====== Supplied records
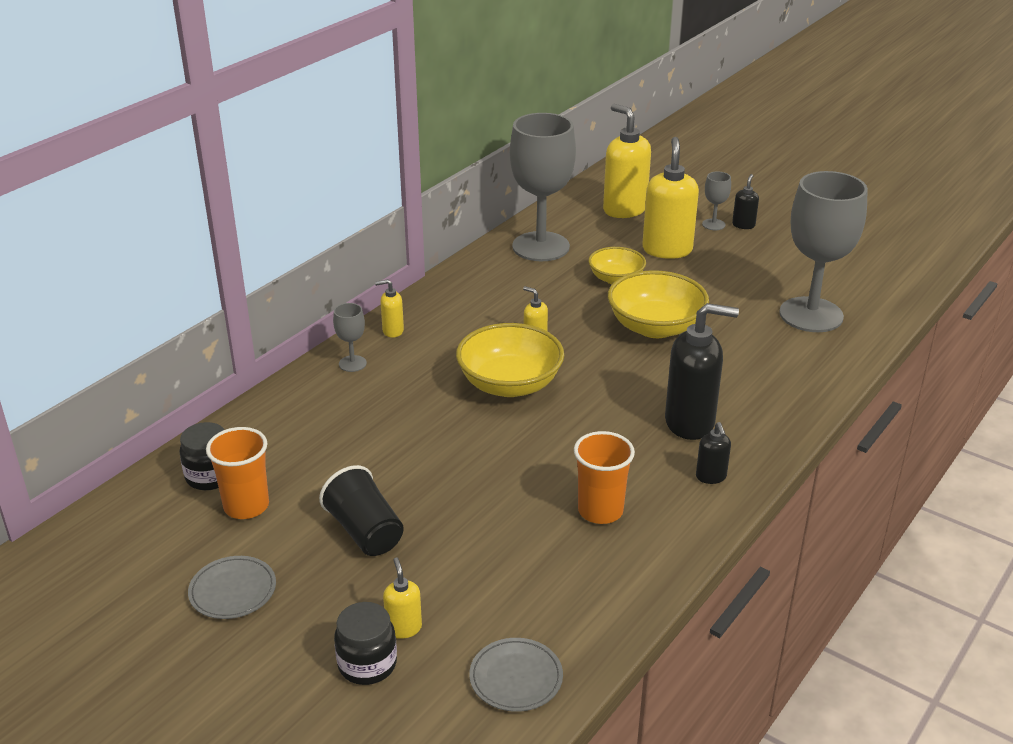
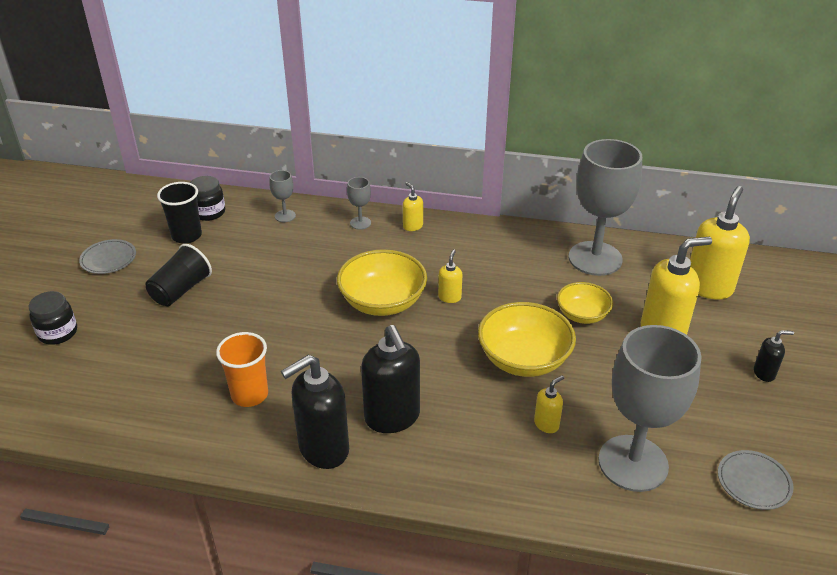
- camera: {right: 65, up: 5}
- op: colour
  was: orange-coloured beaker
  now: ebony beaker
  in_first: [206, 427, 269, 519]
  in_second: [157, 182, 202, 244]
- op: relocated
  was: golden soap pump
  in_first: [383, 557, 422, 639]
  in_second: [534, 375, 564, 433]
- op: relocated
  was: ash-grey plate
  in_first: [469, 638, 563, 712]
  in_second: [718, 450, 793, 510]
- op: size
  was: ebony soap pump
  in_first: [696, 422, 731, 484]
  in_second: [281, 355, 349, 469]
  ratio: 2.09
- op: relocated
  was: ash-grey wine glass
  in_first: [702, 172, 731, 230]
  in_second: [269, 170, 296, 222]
============
====== Supplied records
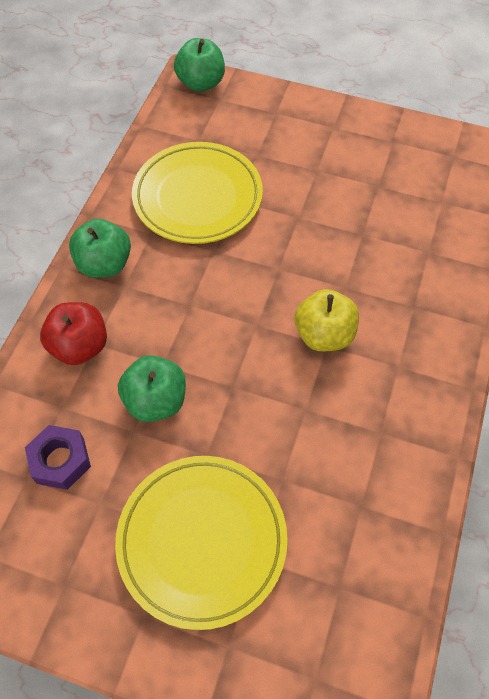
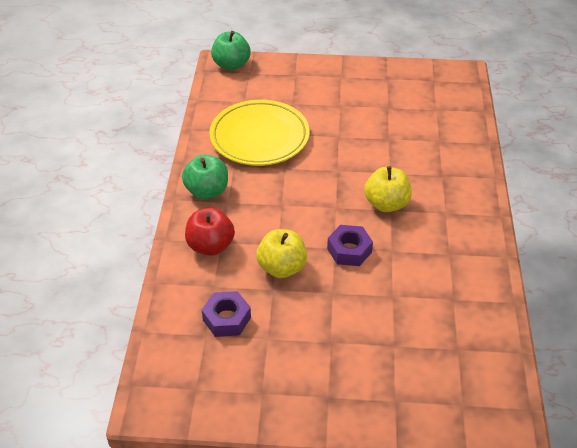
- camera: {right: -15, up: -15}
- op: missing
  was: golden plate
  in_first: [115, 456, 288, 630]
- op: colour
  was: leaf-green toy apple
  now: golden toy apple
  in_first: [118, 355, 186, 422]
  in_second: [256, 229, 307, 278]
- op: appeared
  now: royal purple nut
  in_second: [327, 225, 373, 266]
============
:: Work request ::
In the listing above, the lines from the one containing "in_first: [696, 422, 731, 484]" through the one containing "in_second: [269, 170, 296, 222]" must be set down exactly, with no other lines.

:: Exercise solution ::
  in_first: [696, 422, 731, 484]
  in_second: [281, 355, 349, 469]
  ratio: 2.09
- op: relocated
  was: ash-grey wine glass
  in_first: [702, 172, 731, 230]
  in_second: [269, 170, 296, 222]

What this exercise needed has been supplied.